> _Task statement_
Swap every "counterclockwise" for "CCW" in the items below, reproducing all other text without change. Leave the pictures out of your answer.

> _Data records_
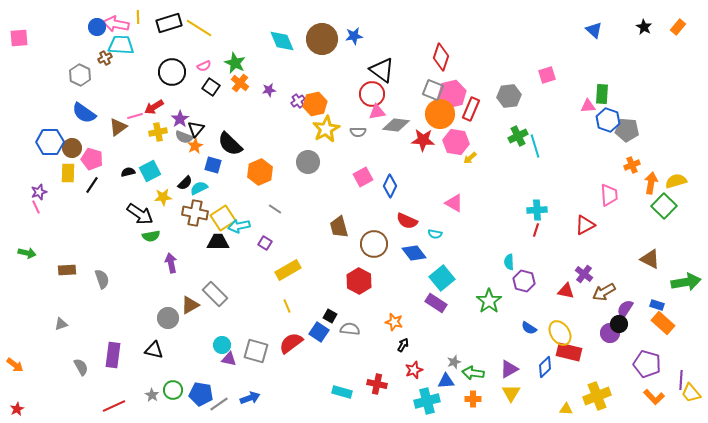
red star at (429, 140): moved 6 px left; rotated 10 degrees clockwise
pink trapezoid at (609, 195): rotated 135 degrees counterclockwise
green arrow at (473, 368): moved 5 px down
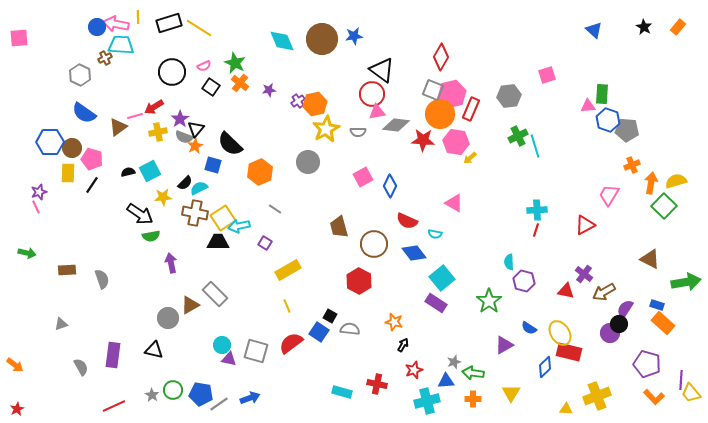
red diamond at (441, 57): rotated 12 degrees clockwise
pink trapezoid at (609, 195): rotated 145 degrees counterclockwise
purple triangle at (509, 369): moved 5 px left, 24 px up
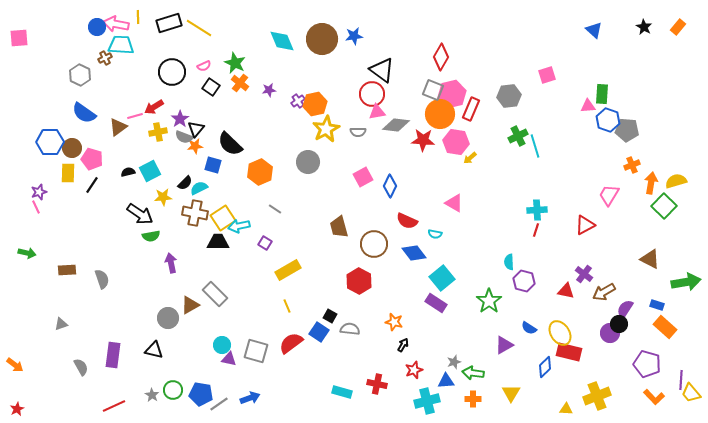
orange star at (195, 146): rotated 21 degrees clockwise
orange rectangle at (663, 323): moved 2 px right, 4 px down
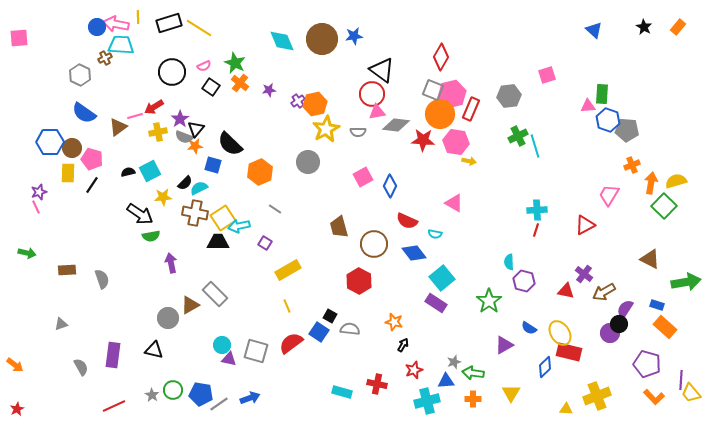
yellow arrow at (470, 158): moved 1 px left, 3 px down; rotated 128 degrees counterclockwise
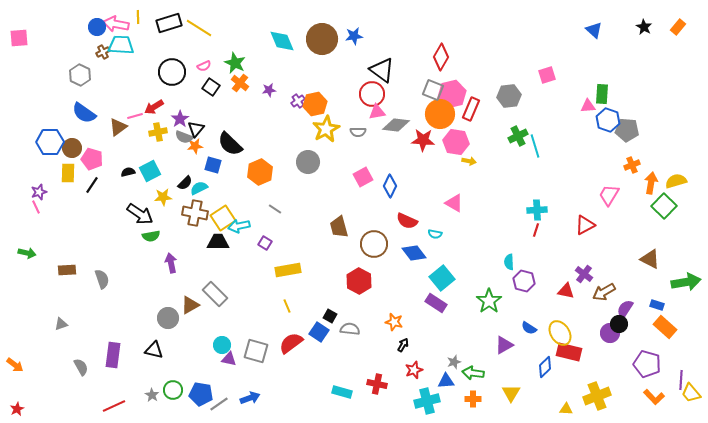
brown cross at (105, 58): moved 2 px left, 6 px up
yellow rectangle at (288, 270): rotated 20 degrees clockwise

> _Result of this exercise_
red star at (429, 140): moved 6 px left; rotated 10 degrees clockwise
pink trapezoid at (609, 195): rotated 135 degrees CCW
green arrow at (473, 368): moved 5 px down
red diamond at (441, 57): rotated 12 degrees clockwise
pink trapezoid at (609, 195): rotated 145 degrees CCW
purple triangle at (509, 369): moved 5 px left, 24 px up
orange star at (195, 146): rotated 21 degrees clockwise
orange rectangle at (663, 323): moved 2 px right, 4 px down
yellow arrow at (470, 158): moved 1 px left, 3 px down; rotated 128 degrees CCW
brown cross at (105, 58): moved 2 px left, 6 px up
yellow rectangle at (288, 270): rotated 20 degrees clockwise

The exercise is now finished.